** RECORDS FOR PROCESSING follows **
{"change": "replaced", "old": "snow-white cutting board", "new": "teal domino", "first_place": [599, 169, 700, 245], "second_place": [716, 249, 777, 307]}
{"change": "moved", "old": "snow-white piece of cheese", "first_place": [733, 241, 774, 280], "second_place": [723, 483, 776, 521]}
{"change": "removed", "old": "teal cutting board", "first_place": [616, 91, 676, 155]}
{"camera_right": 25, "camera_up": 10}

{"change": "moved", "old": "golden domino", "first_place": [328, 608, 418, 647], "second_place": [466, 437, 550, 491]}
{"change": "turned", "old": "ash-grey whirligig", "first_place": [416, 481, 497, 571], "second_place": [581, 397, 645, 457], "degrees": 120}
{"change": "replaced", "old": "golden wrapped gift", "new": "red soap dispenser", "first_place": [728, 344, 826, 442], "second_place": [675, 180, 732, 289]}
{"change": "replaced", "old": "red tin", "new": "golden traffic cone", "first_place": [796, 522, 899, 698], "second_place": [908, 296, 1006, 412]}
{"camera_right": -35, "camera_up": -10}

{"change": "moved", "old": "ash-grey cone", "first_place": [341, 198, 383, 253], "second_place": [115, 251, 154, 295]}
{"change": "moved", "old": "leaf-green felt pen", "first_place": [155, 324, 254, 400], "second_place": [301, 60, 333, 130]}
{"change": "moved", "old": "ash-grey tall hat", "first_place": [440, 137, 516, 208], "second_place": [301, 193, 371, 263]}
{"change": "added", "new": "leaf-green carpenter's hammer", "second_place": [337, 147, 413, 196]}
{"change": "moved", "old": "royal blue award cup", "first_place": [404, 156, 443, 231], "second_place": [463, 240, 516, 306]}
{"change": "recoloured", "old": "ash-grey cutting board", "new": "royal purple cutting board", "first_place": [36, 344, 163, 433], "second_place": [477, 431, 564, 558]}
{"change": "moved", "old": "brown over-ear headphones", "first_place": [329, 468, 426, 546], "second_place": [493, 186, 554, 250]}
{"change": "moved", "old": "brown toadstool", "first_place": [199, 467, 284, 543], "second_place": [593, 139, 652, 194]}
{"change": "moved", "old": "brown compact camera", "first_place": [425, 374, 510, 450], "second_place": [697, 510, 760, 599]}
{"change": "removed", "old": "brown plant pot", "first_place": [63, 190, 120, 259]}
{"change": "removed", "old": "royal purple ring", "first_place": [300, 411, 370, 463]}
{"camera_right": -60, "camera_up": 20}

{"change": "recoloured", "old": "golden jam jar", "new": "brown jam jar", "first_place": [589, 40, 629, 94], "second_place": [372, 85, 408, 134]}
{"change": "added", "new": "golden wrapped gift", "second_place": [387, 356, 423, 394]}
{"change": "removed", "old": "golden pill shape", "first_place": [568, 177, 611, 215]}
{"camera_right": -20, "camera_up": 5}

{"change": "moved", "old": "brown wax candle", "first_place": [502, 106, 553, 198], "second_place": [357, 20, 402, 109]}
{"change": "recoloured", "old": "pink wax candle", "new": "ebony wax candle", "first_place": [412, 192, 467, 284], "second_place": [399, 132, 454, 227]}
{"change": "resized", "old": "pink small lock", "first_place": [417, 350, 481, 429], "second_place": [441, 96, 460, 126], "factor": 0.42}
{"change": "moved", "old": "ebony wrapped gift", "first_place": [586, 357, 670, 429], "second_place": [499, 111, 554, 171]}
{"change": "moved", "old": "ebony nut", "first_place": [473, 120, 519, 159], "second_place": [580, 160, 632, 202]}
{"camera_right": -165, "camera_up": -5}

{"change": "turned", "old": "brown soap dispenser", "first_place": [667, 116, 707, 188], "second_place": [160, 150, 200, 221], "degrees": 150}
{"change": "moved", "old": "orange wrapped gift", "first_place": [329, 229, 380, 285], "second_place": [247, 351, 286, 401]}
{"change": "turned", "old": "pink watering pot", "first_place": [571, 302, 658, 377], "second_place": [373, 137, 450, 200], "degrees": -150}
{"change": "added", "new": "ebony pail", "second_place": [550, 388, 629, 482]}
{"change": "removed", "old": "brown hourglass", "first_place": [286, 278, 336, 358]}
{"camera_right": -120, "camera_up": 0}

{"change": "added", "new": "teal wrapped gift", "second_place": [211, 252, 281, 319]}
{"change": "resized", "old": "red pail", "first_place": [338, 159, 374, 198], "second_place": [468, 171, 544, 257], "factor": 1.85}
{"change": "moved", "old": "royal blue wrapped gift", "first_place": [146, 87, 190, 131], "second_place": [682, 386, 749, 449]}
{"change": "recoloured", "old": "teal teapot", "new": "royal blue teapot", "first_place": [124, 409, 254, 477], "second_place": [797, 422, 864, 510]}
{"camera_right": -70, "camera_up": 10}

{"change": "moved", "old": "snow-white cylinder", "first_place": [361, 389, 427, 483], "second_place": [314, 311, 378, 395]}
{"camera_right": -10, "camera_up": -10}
** End of RECORDS FOR PROCESSING **
Each line of the records above that holds the word "pail" should be counted, and only the final number stated.

2